Work order:
Word for word, transcribe all the entries shown below.
═════ Entries provided ═════
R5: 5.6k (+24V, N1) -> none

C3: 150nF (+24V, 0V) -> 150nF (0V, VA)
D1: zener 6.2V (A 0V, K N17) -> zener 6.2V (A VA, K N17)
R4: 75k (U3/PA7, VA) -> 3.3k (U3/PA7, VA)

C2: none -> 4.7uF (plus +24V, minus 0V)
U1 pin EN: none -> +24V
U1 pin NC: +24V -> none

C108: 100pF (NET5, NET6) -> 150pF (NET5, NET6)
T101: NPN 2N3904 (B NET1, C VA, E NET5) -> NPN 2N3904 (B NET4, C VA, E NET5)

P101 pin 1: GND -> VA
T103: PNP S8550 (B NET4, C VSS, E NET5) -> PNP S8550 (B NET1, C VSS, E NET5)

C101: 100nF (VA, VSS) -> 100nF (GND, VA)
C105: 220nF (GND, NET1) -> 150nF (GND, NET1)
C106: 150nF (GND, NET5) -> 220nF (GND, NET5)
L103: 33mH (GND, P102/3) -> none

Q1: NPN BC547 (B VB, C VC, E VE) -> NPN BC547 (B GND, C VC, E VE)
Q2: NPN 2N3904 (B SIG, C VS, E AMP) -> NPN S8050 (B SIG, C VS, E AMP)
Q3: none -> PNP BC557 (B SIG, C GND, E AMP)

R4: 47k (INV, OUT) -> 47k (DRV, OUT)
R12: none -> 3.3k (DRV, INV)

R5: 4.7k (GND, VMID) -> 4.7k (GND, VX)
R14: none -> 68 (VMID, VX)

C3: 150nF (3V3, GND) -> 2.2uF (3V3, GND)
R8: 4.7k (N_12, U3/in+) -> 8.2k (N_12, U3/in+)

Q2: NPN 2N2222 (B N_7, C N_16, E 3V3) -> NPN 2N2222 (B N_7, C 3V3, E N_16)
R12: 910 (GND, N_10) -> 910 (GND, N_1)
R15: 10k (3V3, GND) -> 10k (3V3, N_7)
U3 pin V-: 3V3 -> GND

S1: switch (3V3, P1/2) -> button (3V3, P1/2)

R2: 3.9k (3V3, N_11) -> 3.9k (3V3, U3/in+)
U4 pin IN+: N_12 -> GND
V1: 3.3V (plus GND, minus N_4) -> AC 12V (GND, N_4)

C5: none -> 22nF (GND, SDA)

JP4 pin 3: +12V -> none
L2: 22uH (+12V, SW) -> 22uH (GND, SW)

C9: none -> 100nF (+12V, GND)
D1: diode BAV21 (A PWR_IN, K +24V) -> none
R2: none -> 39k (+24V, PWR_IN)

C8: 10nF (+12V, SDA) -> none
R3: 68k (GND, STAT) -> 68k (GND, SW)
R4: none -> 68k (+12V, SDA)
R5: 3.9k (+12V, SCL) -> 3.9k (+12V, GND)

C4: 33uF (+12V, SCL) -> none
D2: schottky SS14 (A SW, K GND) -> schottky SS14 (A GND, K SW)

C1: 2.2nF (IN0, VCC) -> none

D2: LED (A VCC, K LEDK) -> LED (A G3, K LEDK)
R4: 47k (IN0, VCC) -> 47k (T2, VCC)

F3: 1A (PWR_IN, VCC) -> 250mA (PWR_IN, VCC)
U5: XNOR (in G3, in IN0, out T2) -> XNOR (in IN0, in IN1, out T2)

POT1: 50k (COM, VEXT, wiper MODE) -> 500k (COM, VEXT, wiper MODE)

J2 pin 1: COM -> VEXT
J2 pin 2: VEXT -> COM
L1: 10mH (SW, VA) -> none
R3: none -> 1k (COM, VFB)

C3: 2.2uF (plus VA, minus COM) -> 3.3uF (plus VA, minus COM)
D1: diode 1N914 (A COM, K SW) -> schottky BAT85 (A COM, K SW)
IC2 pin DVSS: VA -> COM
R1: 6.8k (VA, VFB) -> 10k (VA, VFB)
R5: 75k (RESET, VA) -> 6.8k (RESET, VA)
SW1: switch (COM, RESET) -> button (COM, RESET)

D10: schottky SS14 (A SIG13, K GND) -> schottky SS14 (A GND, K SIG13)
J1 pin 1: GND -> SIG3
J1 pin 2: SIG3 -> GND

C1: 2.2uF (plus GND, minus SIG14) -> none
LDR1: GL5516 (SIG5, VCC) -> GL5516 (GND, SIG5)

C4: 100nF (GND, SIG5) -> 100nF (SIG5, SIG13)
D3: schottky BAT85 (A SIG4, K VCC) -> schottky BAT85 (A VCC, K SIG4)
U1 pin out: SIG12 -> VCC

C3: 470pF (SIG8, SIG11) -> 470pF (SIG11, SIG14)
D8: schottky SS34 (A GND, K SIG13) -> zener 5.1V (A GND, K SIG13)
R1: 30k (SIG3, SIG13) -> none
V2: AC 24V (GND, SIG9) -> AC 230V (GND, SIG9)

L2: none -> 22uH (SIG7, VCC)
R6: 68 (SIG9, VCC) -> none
═════
Reply:
R5: 5.6k (+24V, N1) -> none

C3: 150nF (+24V, 0V) -> 150nF (0V, VA)
D1: zener 6.2V (A 0V, K N17) -> zener 6.2V (A VA, K N17)
R4: 75k (U3/PA7, VA) -> 3.3k (U3/PA7, VA)

C2: none -> 4.7uF (plus +24V, minus 0V)
U1 pin EN: none -> +24V
U1 pin NC: +24V -> none

C108: 100pF (NET5, NET6) -> 150pF (NET5, NET6)
T101: NPN 2N3904 (B NET1, C VA, E NET5) -> NPN 2N3904 (B NET4, C VA, E NET5)

P101 pin 1: GND -> VA
T103: PNP S8550 (B NET4, C VSS, E NET5) -> PNP S8550 (B NET1, C VSS, E NET5)

C101: 100nF (VA, VSS) -> 100nF (GND, VA)
C105: 220nF (GND, NET1) -> 150nF (GND, NET1)
C106: 150nF (GND, NET5) -> 220nF (GND, NET5)
L103: 33mH (GND, P102/3) -> none

Q1: NPN BC547 (B VB, C VC, E VE) -> NPN BC547 (B GND, C VC, E VE)
Q2: NPN 2N3904 (B SIG, C VS, E AMP) -> NPN S8050 (B SIG, C VS, E AMP)
Q3: none -> PNP BC557 (B SIG, C GND, E AMP)

R4: 47k (INV, OUT) -> 47k (DRV, OUT)
R12: none -> 3.3k (DRV, INV)

R5: 4.7k (GND, VMID) -> 4.7k (GND, VX)
R14: none -> 68 (VMID, VX)

C3: 150nF (3V3, GND) -> 2.2uF (3V3, GND)
R8: 4.7k (N_12, U3/in+) -> 8.2k (N_12, U3/in+)

Q2: NPN 2N2222 (B N_7, C N_16, E 3V3) -> NPN 2N2222 (B N_7, C 3V3, E N_16)
R12: 910 (GND, N_10) -> 910 (GND, N_1)
R15: 10k (3V3, GND) -> 10k (3V3, N_7)
U3 pin V-: 3V3 -> GND

S1: switch (3V3, P1/2) -> button (3V3, P1/2)

R2: 3.9k (3V3, N_11) -> 3.9k (3V3, U3/in+)
U4 pin IN+: N_12 -> GND
V1: 3.3V (plus GND, minus N_4) -> AC 12V (GND, N_4)

C5: none -> 22nF (GND, SDA)

JP4 pin 3: +12V -> none
L2: 22uH (+12V, SW) -> 22uH (GND, SW)

C9: none -> 100nF (+12V, GND)
D1: diode BAV21 (A PWR_IN, K +24V) -> none
R2: none -> 39k (+24V, PWR_IN)

C8: 10nF (+12V, SDA) -> none
R3: 68k (GND, STAT) -> 68k (GND, SW)
R4: none -> 68k (+12V, SDA)
R5: 3.9k (+12V, SCL) -> 3.9k (+12V, GND)

C4: 33uF (+12V, SCL) -> none
D2: schottky SS14 (A SW, K GND) -> schottky SS14 (A GND, K SW)

C1: 2.2nF (IN0, VCC) -> none

D2: LED (A VCC, K LEDK) -> LED (A G3, K LEDK)
R4: 47k (IN0, VCC) -> 47k (T2, VCC)

F3: 1A (PWR_IN, VCC) -> 250mA (PWR_IN, VCC)
U5: XNOR (in G3, in IN0, out T2) -> XNOR (in IN0, in IN1, out T2)

POT1: 50k (COM, VEXT, wiper MODE) -> 500k (COM, VEXT, wiper MODE)

J2 pin 1: COM -> VEXT
J2 pin 2: VEXT -> COM
L1: 10mH (SW, VA) -> none
R3: none -> 1k (COM, VFB)

C3: 2.2uF (plus VA, minus COM) -> 3.3uF (plus VA, minus COM)
D1: diode 1N914 (A COM, K SW) -> schottky BAT85 (A COM, K SW)
IC2 pin DVSS: VA -> COM
R1: 6.8k (VA, VFB) -> 10k (VA, VFB)
R5: 75k (RESET, VA) -> 6.8k (RESET, VA)
SW1: switch (COM, RESET) -> button (COM, RESET)

D10: schottky SS14 (A SIG13, K GND) -> schottky SS14 (A GND, K SIG13)
J1 pin 1: GND -> SIG3
J1 pin 2: SIG3 -> GND

C1: 2.2uF (plus GND, minus SIG14) -> none
LDR1: GL5516 (SIG5, VCC) -> GL5516 (GND, SIG5)

C4: 100nF (GND, SIG5) -> 100nF (SIG5, SIG13)
D3: schottky BAT85 (A SIG4, K VCC) -> schottky BAT85 (A VCC, K SIG4)
U1 pin out: SIG12 -> VCC

C3: 470pF (SIG8, SIG11) -> 470pF (SIG11, SIG14)
D8: schottky SS34 (A GND, K SIG13) -> zener 5.1V (A GND, K SIG13)
R1: 30k (SIG3, SIG13) -> none
V2: AC 24V (GND, SIG9) -> AC 230V (GND, SIG9)

L2: none -> 22uH (SIG7, VCC)
R6: 68 (SIG9, VCC) -> none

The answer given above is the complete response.